== Dataset extract

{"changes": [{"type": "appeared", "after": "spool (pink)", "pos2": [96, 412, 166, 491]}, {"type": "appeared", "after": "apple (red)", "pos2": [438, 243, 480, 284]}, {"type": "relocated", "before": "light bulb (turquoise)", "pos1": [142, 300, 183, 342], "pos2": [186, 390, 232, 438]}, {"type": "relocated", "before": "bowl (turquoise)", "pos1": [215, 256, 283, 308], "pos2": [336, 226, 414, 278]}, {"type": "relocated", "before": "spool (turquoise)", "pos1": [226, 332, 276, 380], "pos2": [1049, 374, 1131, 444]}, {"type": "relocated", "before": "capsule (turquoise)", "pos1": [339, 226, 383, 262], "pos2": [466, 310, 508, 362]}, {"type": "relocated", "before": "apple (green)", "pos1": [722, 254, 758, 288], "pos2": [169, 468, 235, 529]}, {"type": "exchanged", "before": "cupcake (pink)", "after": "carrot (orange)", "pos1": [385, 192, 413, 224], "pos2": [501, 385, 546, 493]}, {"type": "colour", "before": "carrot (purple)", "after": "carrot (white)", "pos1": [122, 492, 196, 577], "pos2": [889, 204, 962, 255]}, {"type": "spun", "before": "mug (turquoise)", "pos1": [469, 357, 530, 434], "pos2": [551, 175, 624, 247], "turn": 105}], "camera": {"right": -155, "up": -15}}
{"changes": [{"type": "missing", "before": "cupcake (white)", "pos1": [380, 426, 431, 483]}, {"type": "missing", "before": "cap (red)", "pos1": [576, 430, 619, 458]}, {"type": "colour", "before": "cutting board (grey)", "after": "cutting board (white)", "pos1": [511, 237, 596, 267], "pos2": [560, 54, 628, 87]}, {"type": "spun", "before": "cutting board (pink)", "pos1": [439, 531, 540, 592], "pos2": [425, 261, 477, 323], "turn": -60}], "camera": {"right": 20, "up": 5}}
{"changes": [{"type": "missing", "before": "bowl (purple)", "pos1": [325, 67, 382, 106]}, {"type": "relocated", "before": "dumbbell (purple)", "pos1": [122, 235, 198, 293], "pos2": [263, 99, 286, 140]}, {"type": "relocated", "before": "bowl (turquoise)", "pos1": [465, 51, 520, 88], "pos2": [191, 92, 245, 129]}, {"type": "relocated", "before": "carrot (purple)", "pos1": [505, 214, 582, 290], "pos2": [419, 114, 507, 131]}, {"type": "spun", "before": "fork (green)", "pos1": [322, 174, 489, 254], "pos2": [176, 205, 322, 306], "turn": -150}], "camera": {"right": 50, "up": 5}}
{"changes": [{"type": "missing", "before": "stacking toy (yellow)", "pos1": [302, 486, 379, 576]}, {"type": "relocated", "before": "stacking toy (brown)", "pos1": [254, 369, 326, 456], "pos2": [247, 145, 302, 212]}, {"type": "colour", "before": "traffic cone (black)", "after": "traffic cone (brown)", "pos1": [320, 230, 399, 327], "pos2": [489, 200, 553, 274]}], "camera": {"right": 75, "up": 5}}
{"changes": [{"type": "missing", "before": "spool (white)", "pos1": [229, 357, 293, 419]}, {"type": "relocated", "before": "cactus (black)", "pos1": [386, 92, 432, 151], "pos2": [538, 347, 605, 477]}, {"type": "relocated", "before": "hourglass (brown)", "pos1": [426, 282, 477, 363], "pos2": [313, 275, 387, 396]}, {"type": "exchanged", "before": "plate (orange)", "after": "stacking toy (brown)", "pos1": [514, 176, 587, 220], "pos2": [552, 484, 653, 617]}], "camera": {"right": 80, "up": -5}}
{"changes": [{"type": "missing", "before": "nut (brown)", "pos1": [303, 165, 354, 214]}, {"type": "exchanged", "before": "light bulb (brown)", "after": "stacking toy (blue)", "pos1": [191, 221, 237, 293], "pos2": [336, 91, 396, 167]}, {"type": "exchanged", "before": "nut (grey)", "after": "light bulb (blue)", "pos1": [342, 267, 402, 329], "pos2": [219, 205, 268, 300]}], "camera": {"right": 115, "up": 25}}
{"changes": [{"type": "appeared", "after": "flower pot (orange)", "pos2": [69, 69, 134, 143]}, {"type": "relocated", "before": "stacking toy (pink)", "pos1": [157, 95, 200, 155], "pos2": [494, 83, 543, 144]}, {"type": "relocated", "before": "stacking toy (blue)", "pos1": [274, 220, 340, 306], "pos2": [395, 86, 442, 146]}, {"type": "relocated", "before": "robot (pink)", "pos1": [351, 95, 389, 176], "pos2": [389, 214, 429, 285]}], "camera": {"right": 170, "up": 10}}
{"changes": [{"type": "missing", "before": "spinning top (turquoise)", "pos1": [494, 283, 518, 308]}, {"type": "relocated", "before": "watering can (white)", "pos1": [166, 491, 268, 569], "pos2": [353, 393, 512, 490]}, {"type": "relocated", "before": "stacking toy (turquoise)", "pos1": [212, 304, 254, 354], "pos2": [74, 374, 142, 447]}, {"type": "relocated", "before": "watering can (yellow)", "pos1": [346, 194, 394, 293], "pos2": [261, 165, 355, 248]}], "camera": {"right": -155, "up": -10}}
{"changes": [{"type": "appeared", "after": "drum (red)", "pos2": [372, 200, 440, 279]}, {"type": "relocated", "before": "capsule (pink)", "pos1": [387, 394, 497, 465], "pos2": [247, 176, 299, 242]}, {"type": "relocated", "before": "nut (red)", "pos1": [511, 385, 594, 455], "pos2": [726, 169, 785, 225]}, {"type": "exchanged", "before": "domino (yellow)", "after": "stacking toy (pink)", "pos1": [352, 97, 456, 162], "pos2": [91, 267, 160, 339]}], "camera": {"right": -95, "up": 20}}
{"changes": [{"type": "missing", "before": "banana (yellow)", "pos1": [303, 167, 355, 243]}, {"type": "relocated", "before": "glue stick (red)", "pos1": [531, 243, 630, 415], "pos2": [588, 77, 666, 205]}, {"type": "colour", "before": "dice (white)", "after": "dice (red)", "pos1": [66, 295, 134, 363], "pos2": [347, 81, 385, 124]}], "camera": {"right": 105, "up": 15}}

====

--- About this task ---
Each record above is to be reproduced word for word.

--- Completed exercise ---
{"changes": [{"type": "appeared", "after": "spool (pink)", "pos2": [96, 412, 166, 491]}, {"type": "appeared", "after": "apple (red)", "pos2": [438, 243, 480, 284]}, {"type": "relocated", "before": "light bulb (turquoise)", "pos1": [142, 300, 183, 342], "pos2": [186, 390, 232, 438]}, {"type": "relocated", "before": "bowl (turquoise)", "pos1": [215, 256, 283, 308], "pos2": [336, 226, 414, 278]}, {"type": "relocated", "before": "spool (turquoise)", "pos1": [226, 332, 276, 380], "pos2": [1049, 374, 1131, 444]}, {"type": "relocated", "before": "capsule (turquoise)", "pos1": [339, 226, 383, 262], "pos2": [466, 310, 508, 362]}, {"type": "relocated", "before": "apple (green)", "pos1": [722, 254, 758, 288], "pos2": [169, 468, 235, 529]}, {"type": "exchanged", "before": "cupcake (pink)", "after": "carrot (orange)", "pos1": [385, 192, 413, 224], "pos2": [501, 385, 546, 493]}, {"type": "colour", "before": "carrot (purple)", "after": "carrot (white)", "pos1": [122, 492, 196, 577], "pos2": [889, 204, 962, 255]}, {"type": "spun", "before": "mug (turquoise)", "pos1": [469, 357, 530, 434], "pos2": [551, 175, 624, 247], "turn": 105}], "camera": {"right": -155, "up": -15}}
{"changes": [{"type": "missing", "before": "cupcake (white)", "pos1": [380, 426, 431, 483]}, {"type": "missing", "before": "cap (red)", "pos1": [576, 430, 619, 458]}, {"type": "colour", "before": "cutting board (grey)", "after": "cutting board (white)", "pos1": [511, 237, 596, 267], "pos2": [560, 54, 628, 87]}, {"type": "spun", "before": "cutting board (pink)", "pos1": [439, 531, 540, 592], "pos2": [425, 261, 477, 323], "turn": -60}], "camera": {"right": 20, "up": 5}}
{"changes": [{"type": "missing", "before": "bowl (purple)", "pos1": [325, 67, 382, 106]}, {"type": "relocated", "before": "dumbbell (purple)", "pos1": [122, 235, 198, 293], "pos2": [263, 99, 286, 140]}, {"type": "relocated", "before": "bowl (turquoise)", "pos1": [465, 51, 520, 88], "pos2": [191, 92, 245, 129]}, {"type": "relocated", "before": "carrot (purple)", "pos1": [505, 214, 582, 290], "pos2": [419, 114, 507, 131]}, {"type": "spun", "before": "fork (green)", "pos1": [322, 174, 489, 254], "pos2": [176, 205, 322, 306], "turn": -150}], "camera": {"right": 50, "up": 5}}
{"changes": [{"type": "missing", "before": "stacking toy (yellow)", "pos1": [302, 486, 379, 576]}, {"type": "relocated", "before": "stacking toy (brown)", "pos1": [254, 369, 326, 456], "pos2": [247, 145, 302, 212]}, {"type": "colour", "before": "traffic cone (black)", "after": "traffic cone (brown)", "pos1": [320, 230, 399, 327], "pos2": [489, 200, 553, 274]}], "camera": {"right": 75, "up": 5}}
{"changes": [{"type": "missing", "before": "spool (white)", "pos1": [229, 357, 293, 419]}, {"type": "relocated", "before": "cactus (black)", "pos1": [386, 92, 432, 151], "pos2": [538, 347, 605, 477]}, {"type": "relocated", "before": "hourglass (brown)", "pos1": [426, 282, 477, 363], "pos2": [313, 275, 387, 396]}, {"type": "exchanged", "before": "plate (orange)", "after": "stacking toy (brown)", "pos1": [514, 176, 587, 220], "pos2": [552, 484, 653, 617]}], "camera": {"right": 80, "up": -5}}
{"changes": [{"type": "missing", "before": "nut (brown)", "pos1": [303, 165, 354, 214]}, {"type": "exchanged", "before": "light bulb (brown)", "after": "stacking toy (blue)", "pos1": [191, 221, 237, 293], "pos2": [336, 91, 396, 167]}, {"type": "exchanged", "before": "nut (grey)", "after": "light bulb (blue)", "pos1": [342, 267, 402, 329], "pos2": [219, 205, 268, 300]}], "camera": {"right": 115, "up": 25}}
{"changes": [{"type": "appeared", "after": "flower pot (orange)", "pos2": [69, 69, 134, 143]}, {"type": "relocated", "before": "stacking toy (pink)", "pos1": [157, 95, 200, 155], "pos2": [494, 83, 543, 144]}, {"type": "relocated", "before": "stacking toy (blue)", "pos1": [274, 220, 340, 306], "pos2": [395, 86, 442, 146]}, {"type": "relocated", "before": "robot (pink)", "pos1": [351, 95, 389, 176], "pos2": [389, 214, 429, 285]}], "camera": {"right": 170, "up": 10}}
{"changes": [{"type": "missing", "before": "spinning top (turquoise)", "pos1": [494, 283, 518, 308]}, {"type": "relocated", "before": "watering can (white)", "pos1": [166, 491, 268, 569], "pos2": [353, 393, 512, 490]}, {"type": "relocated", "before": "stacking toy (turquoise)", "pos1": [212, 304, 254, 354], "pos2": [74, 374, 142, 447]}, {"type": "relocated", "before": "watering can (yellow)", "pos1": [346, 194, 394, 293], "pos2": [261, 165, 355, 248]}], "camera": {"right": -155, "up": -10}}
{"changes": [{"type": "appeared", "after": "drum (red)", "pos2": [372, 200, 440, 279]}, {"type": "relocated", "before": "capsule (pink)", "pos1": [387, 394, 497, 465], "pos2": [247, 176, 299, 242]}, {"type": "relocated", "before": "nut (red)", "pos1": [511, 385, 594, 455], "pos2": [726, 169, 785, 225]}, {"type": "exchanged", "before": "domino (yellow)", "after": "stacking toy (pink)", "pos1": [352, 97, 456, 162], "pos2": [91, 267, 160, 339]}], "camera": {"right": -95, "up": 20}}
{"changes": [{"type": "missing", "before": "banana (yellow)", "pos1": [303, 167, 355, 243]}, {"type": "relocated", "before": "glue stick (red)", "pos1": [531, 243, 630, 415], "pos2": [588, 77, 666, 205]}, {"type": "colour", "before": "dice (white)", "after": "dice (red)", "pos1": [66, 295, 134, 363], "pos2": [347, 81, 385, 124]}], "camera": {"right": 105, "up": 15}}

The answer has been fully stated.